--- THE RECORDS Enclosed Below ---

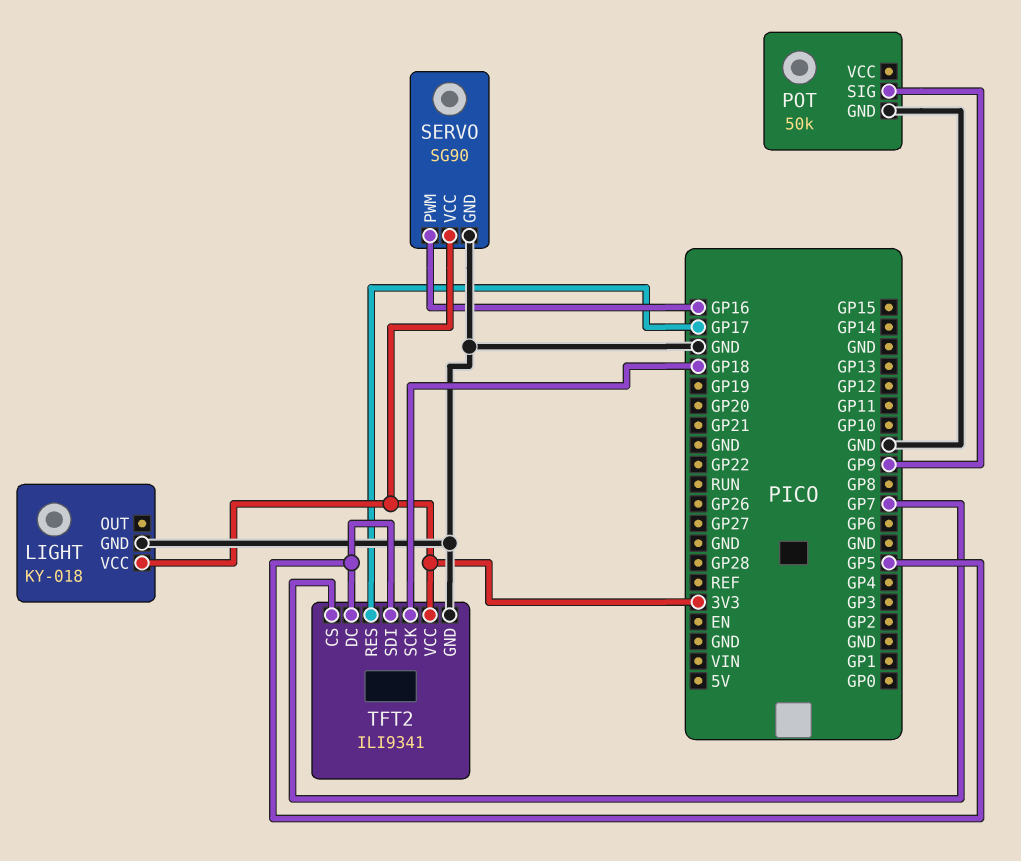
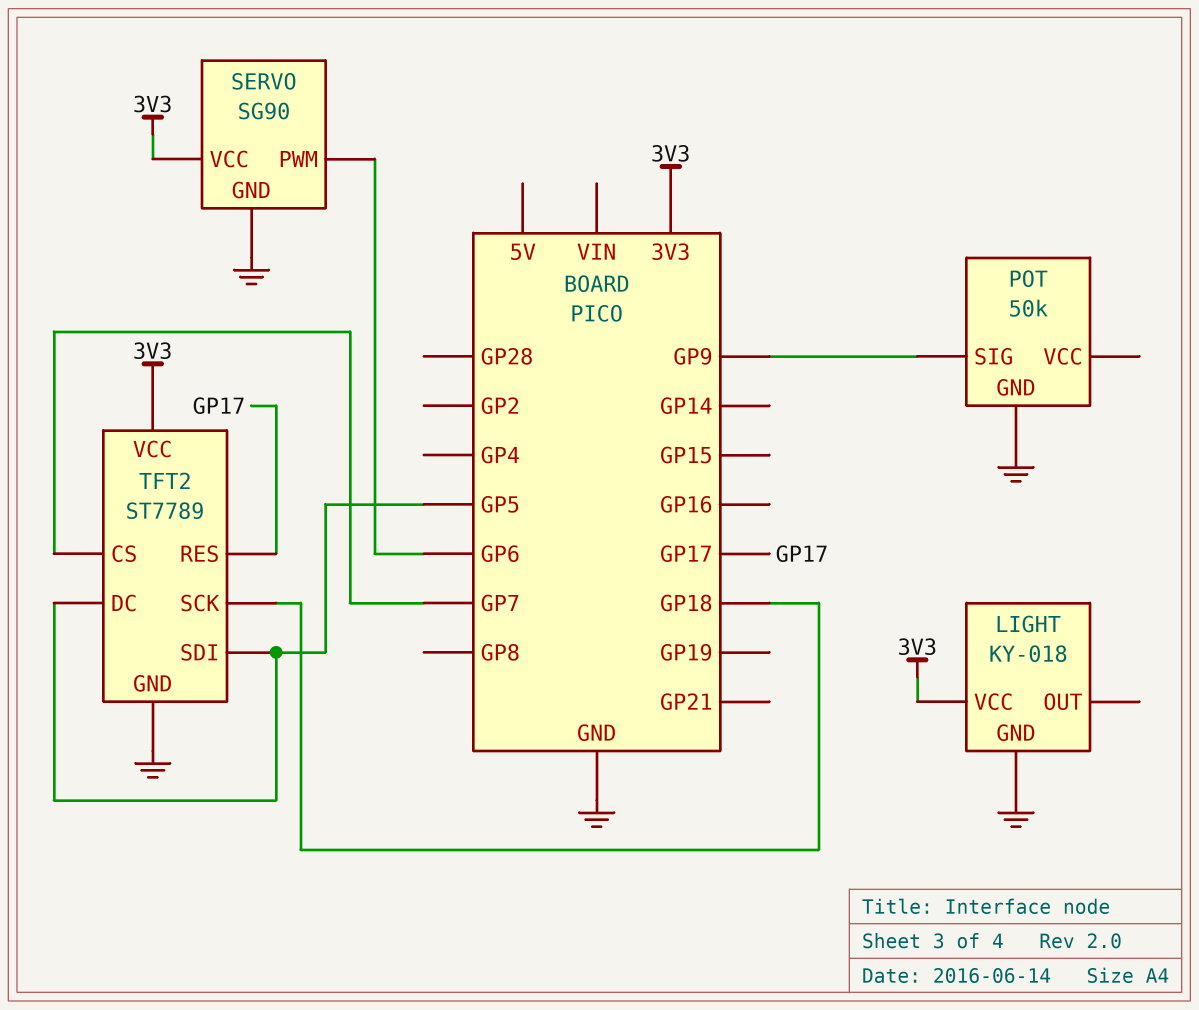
SERVO pin PWM: GP16 -> GP6
TFT2: ILI9341 -> ST7789

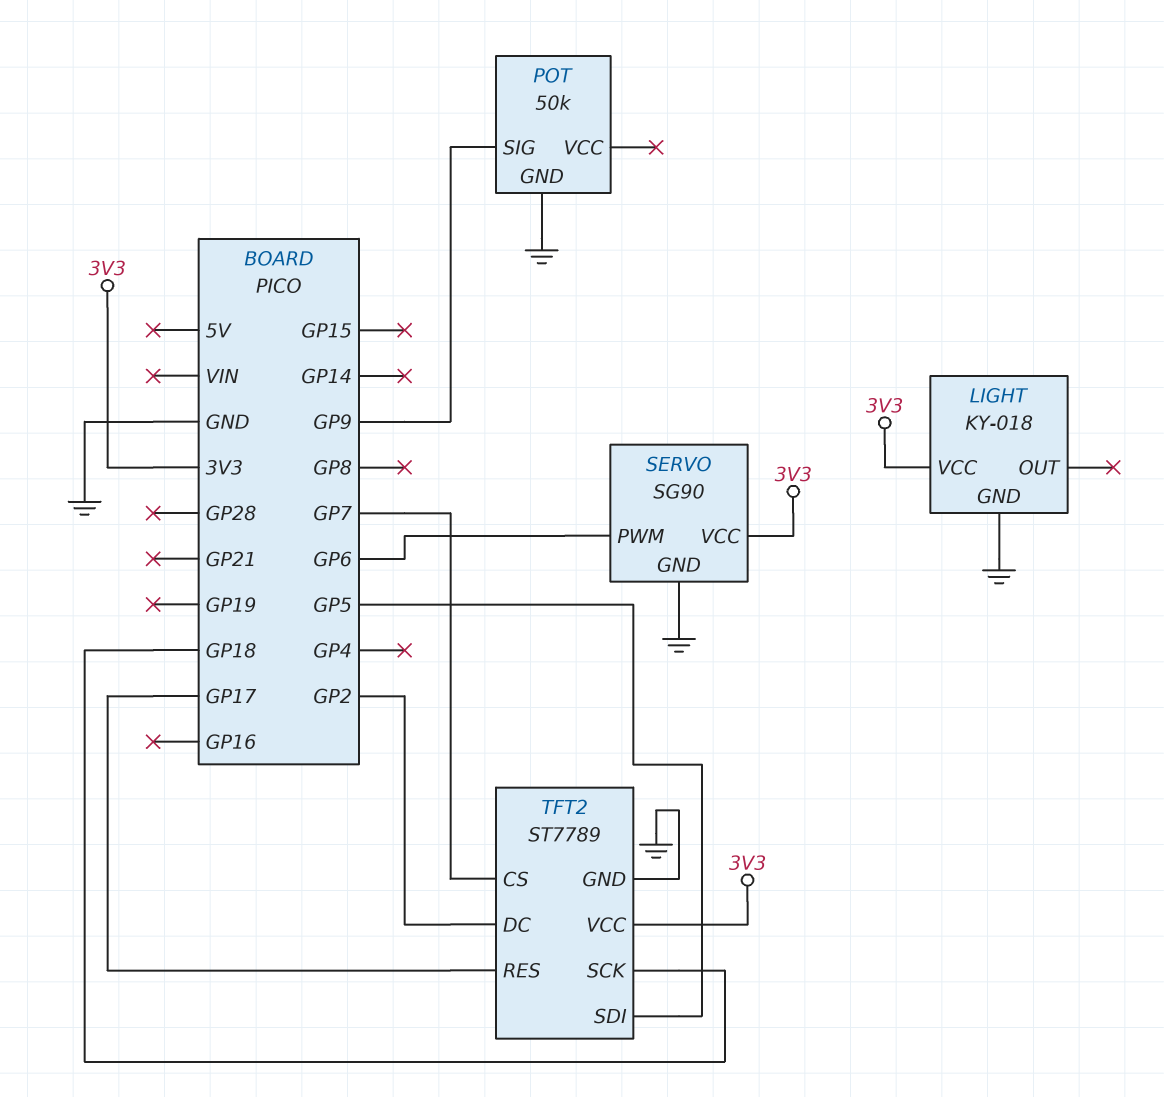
TFT2 pin DC: GP5 -> GP2

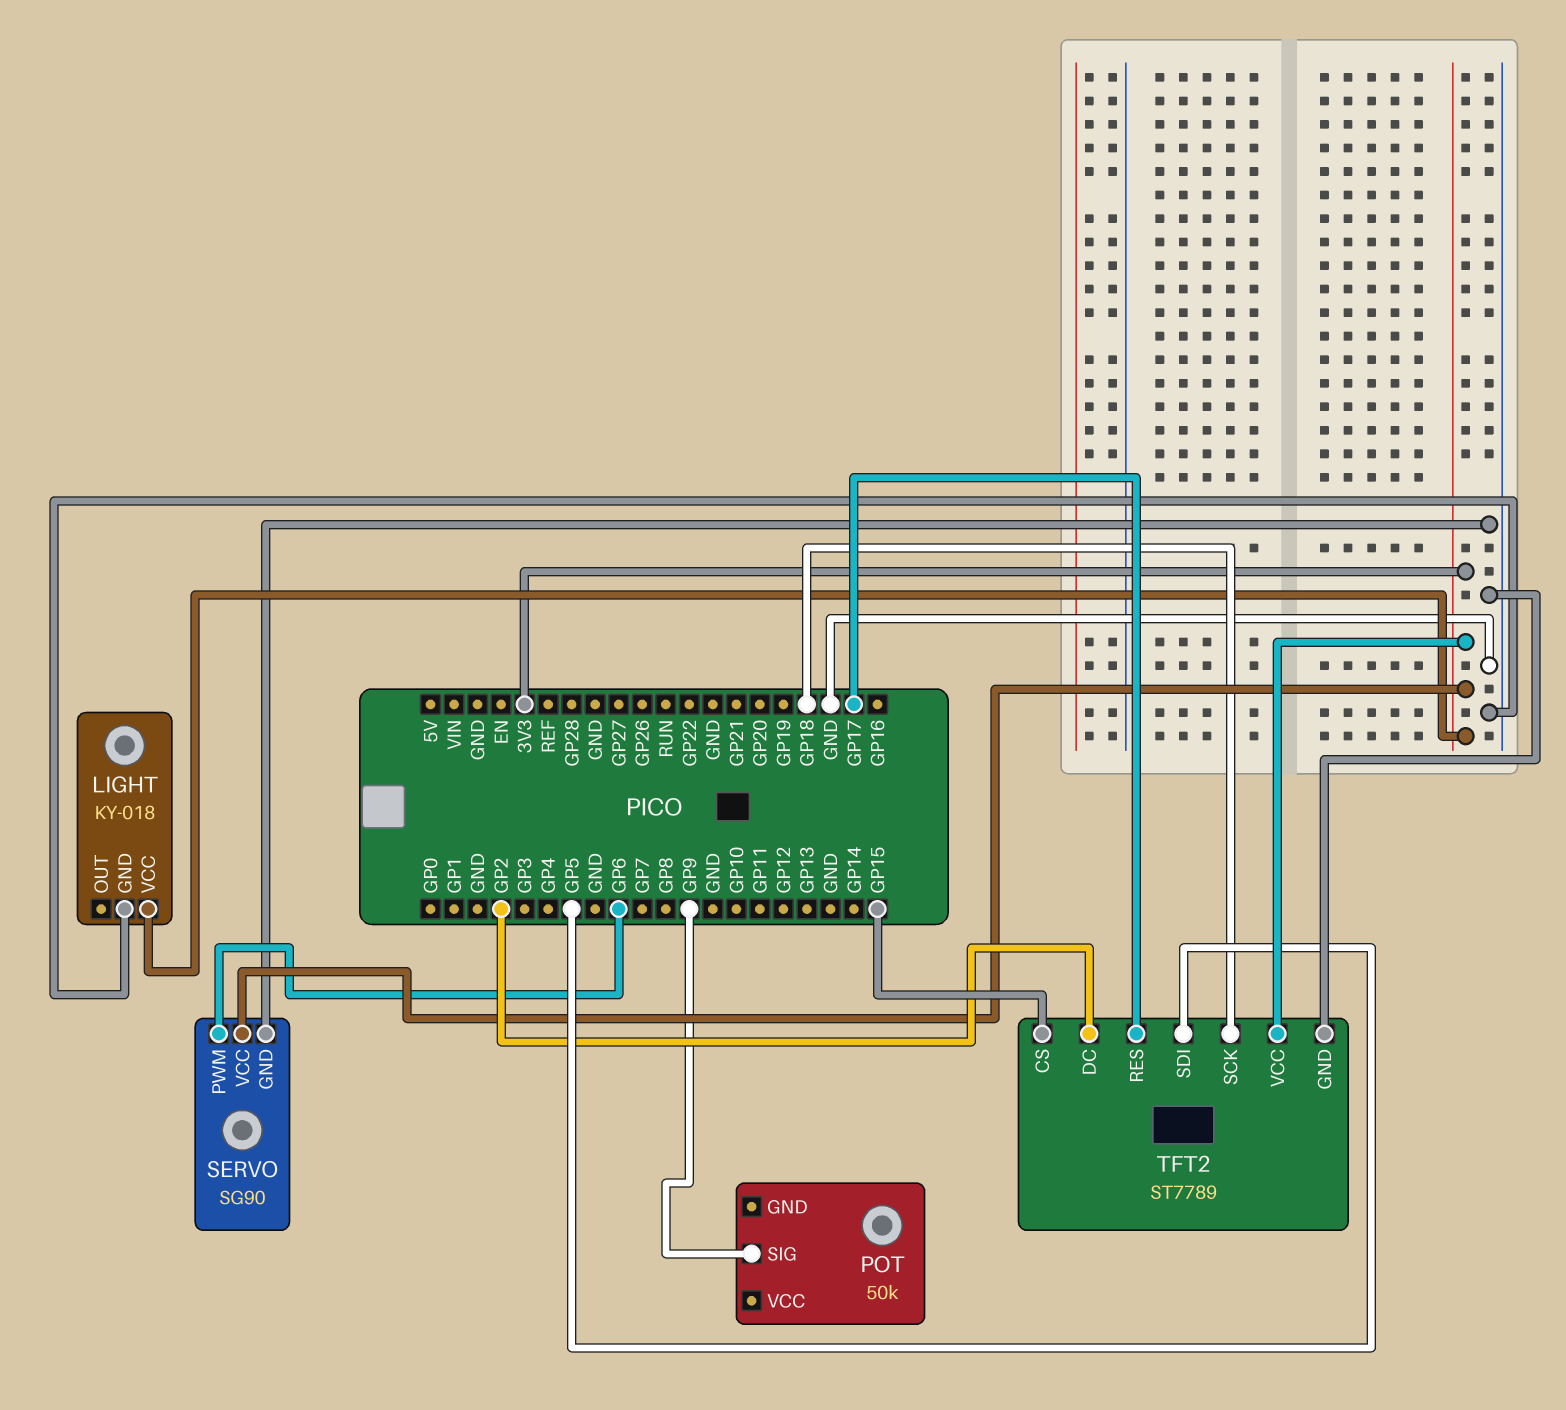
POT pin GND: GND -> none
TFT2 pin CS: GP7 -> GP15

--- End of Enclosed THE RECORDS ---

TASK INSTRUCTIONS. From the line containing "TFT2 pin DC: GP5 -> GP2" down to the last line of the entries above, set down every line exactly. Omit all pictures.

SOLVED EXERCISE.
TFT2 pin DC: GP5 -> GP2

POT pin GND: GND -> none
TFT2 pin CS: GP7 -> GP15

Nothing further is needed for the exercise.